Recorded data
Content starts
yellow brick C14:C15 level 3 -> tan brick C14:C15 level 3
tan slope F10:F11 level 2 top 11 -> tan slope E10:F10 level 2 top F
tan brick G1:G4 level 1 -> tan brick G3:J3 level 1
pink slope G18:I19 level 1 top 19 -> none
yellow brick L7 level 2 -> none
Content ends
Content starts
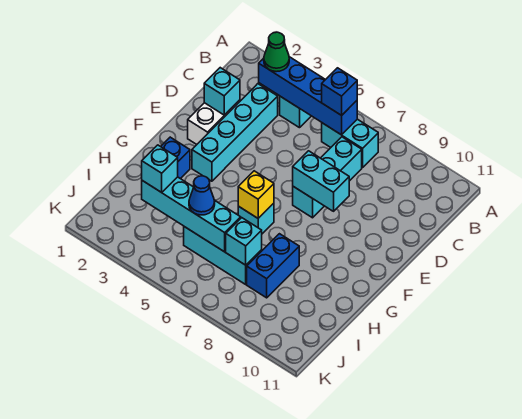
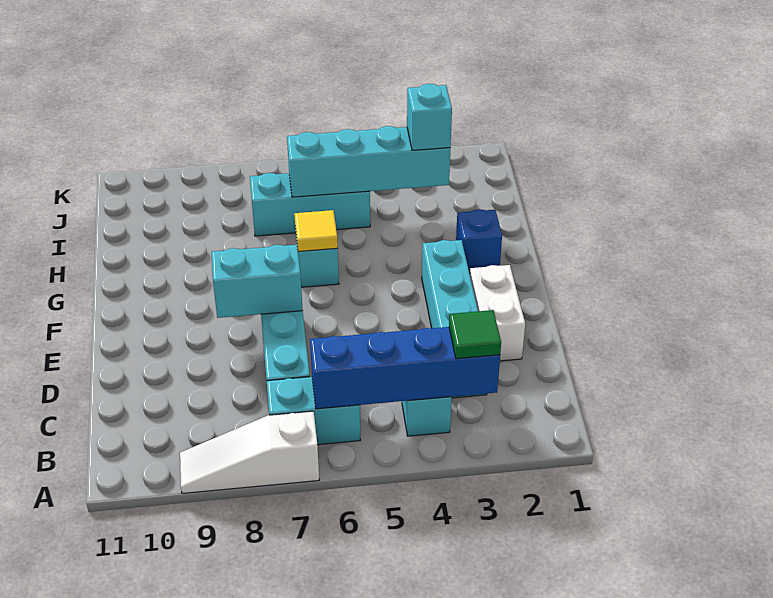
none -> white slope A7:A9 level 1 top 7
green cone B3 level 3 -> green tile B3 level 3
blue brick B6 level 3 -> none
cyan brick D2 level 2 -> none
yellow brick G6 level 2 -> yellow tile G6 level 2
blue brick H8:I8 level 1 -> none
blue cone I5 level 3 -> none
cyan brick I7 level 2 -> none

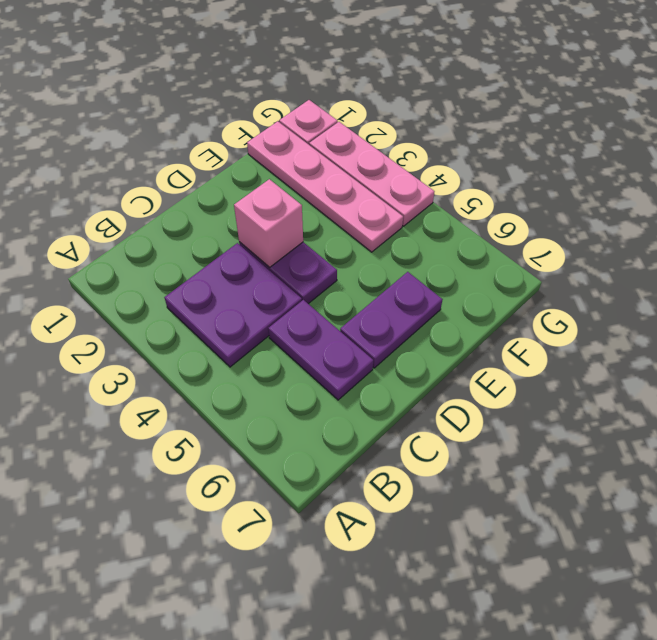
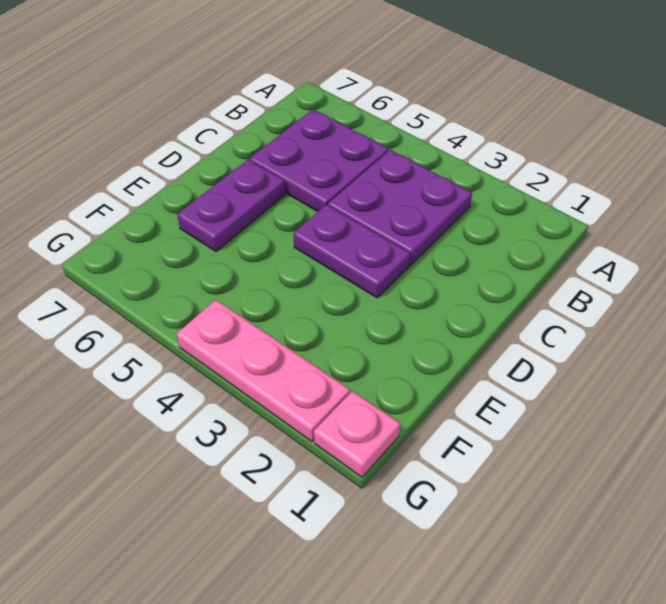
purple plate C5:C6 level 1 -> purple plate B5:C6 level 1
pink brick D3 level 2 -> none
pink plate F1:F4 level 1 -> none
Content ends
Content starts
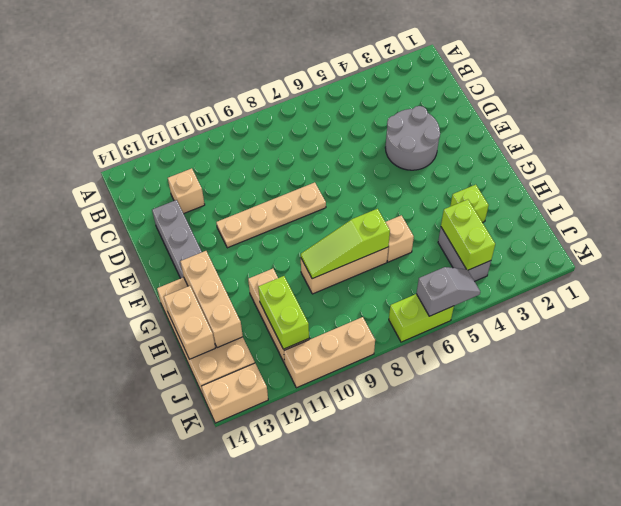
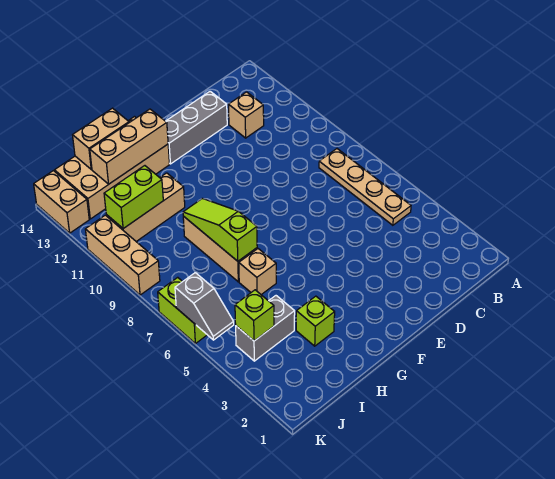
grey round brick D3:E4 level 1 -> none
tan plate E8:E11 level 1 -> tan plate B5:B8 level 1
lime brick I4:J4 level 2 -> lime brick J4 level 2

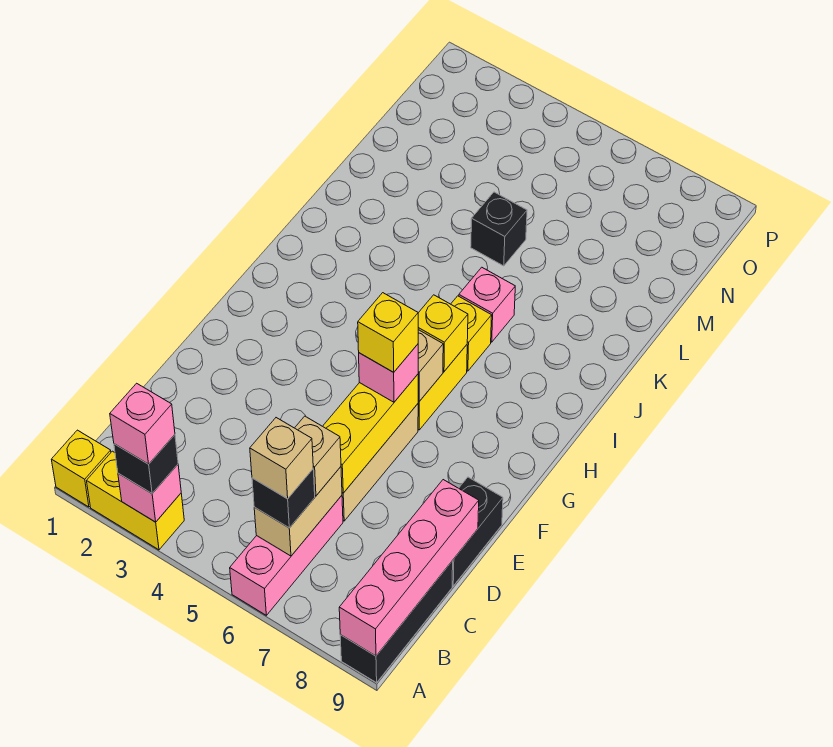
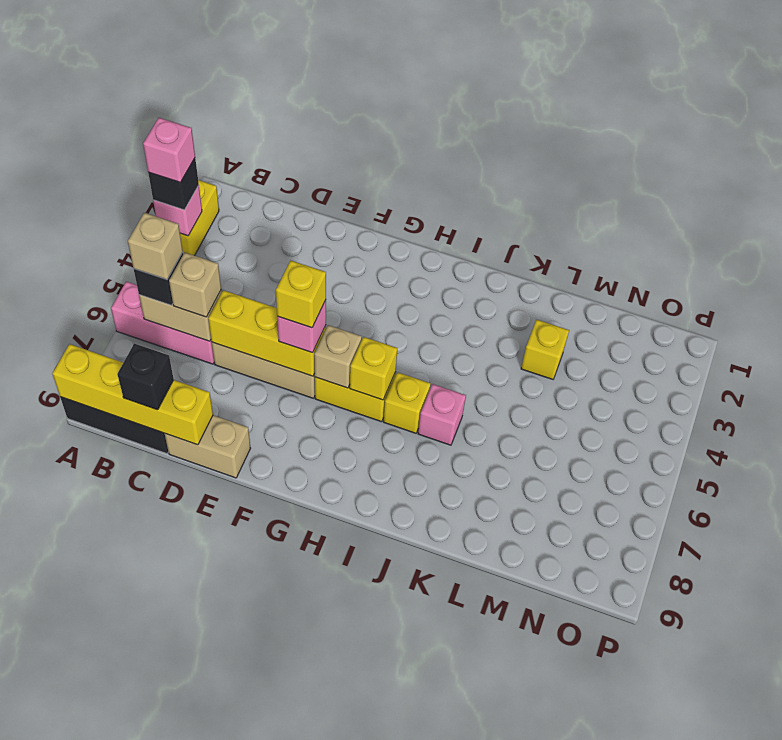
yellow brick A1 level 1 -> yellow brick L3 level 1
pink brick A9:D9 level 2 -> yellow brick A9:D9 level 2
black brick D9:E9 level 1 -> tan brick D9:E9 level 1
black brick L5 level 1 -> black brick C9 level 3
Content ends
**EXERCISE DESCRIPTION**: In the data above, find the line that contains "yellow brick C14:C15" and the line that contains "yellow brick L7 level 2 -> none". Repeat exactly those lines and every line between them, and only those.

**RESPONSE TO THIS EXERCISE**:
yellow brick C14:C15 level 3 -> tan brick C14:C15 level 3
tan slope F10:F11 level 2 top 11 -> tan slope E10:F10 level 2 top F
tan brick G1:G4 level 1 -> tan brick G3:J3 level 1
pink slope G18:I19 level 1 top 19 -> none
yellow brick L7 level 2 -> none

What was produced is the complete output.